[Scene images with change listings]
§ §

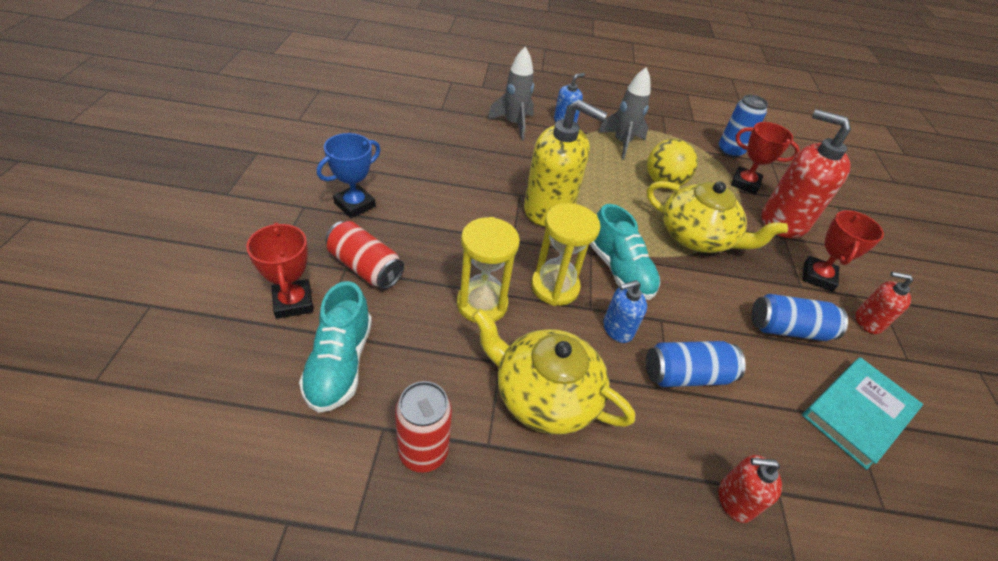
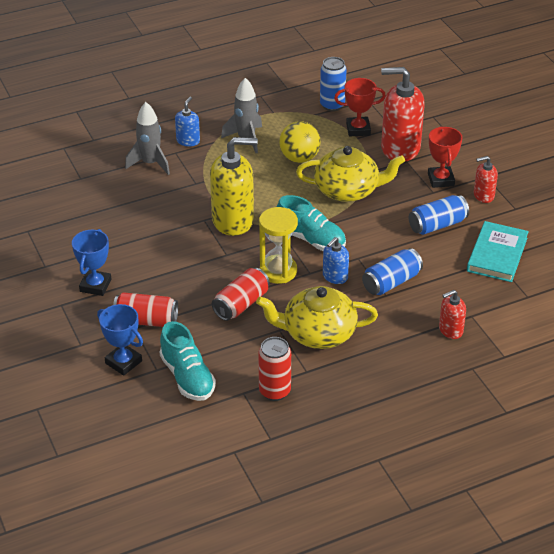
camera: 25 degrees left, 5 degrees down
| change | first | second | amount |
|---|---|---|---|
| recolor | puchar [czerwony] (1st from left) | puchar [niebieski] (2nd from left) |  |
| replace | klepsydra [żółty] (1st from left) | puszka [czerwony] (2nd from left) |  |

§ §

Your task is to write out, exactly, the line that contains "recolor | puchar" and each line after it to the end of the data, with no other lines.

▶ [Solution to this exercise]:
| recolor | puchar [czerwony] (1st from left) | puchar [niebieski] (2nd from left) |  |
| replace | klepsydra [żółty] (1st from left) | puszka [czerwony] (2nd from left) |  |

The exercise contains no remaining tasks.